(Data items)
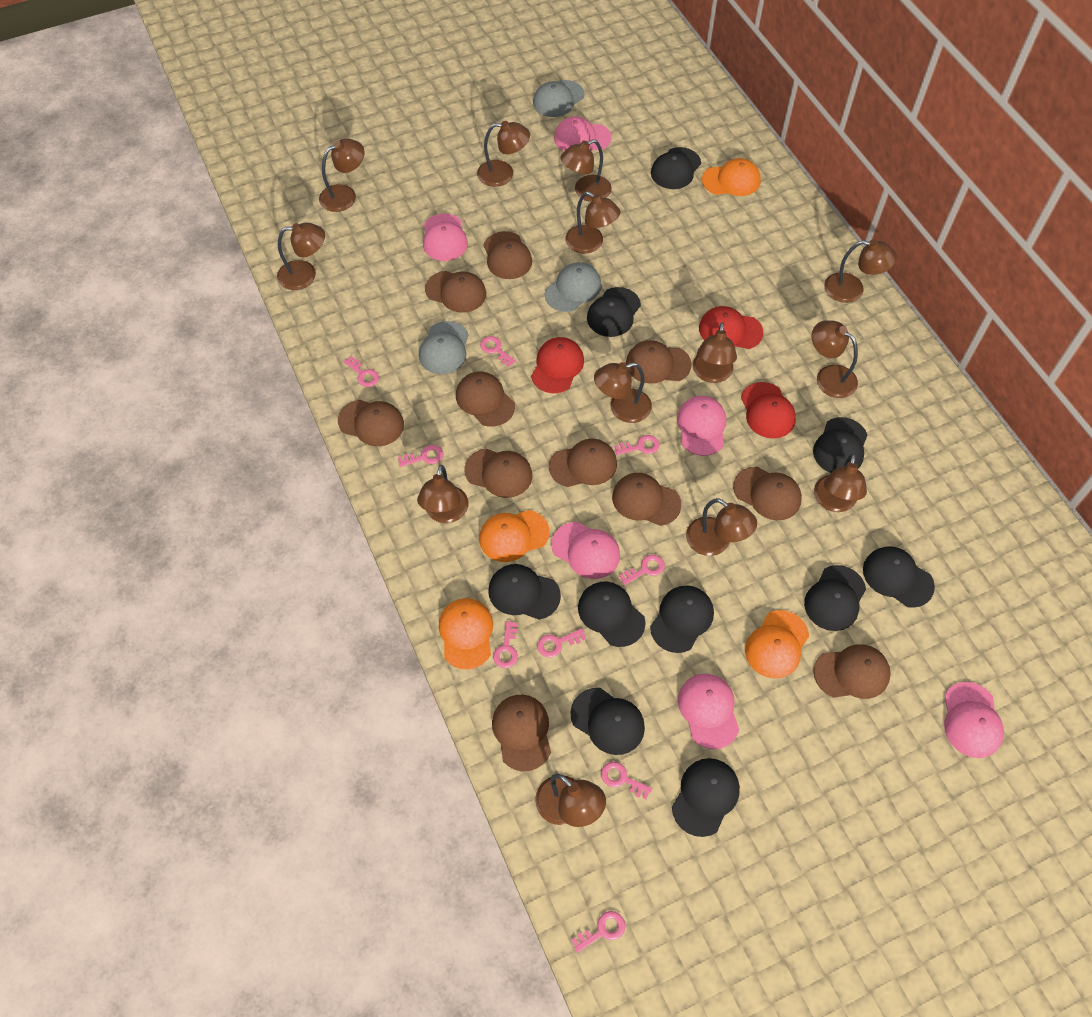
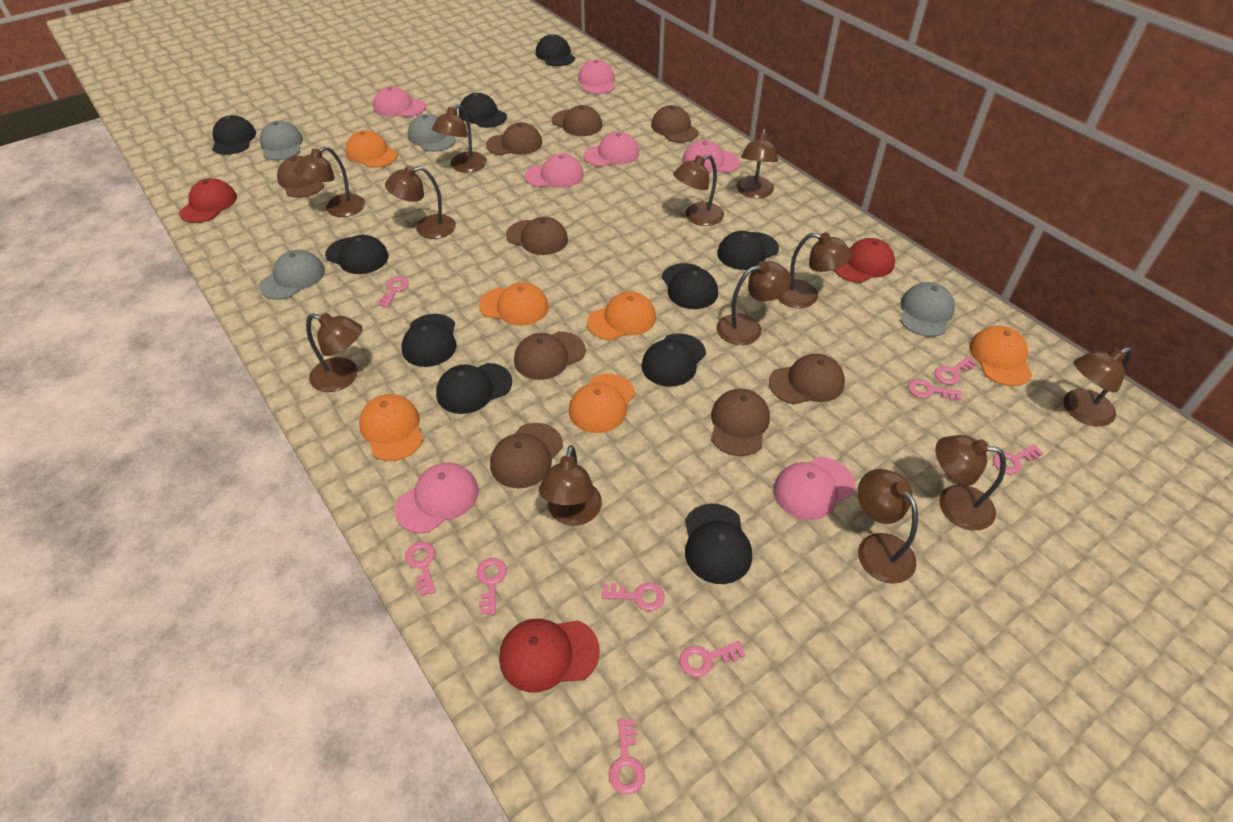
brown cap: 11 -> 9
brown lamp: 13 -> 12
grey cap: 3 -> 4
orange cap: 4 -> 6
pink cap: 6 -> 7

---

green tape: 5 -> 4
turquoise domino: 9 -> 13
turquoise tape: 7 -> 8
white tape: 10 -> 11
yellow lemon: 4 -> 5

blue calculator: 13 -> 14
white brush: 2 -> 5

• [AIM OF THE EXERCISE]
Find the count of lines in the data above where the string "tape" occurs. Provide that number alone.

• [OUTPUT]
3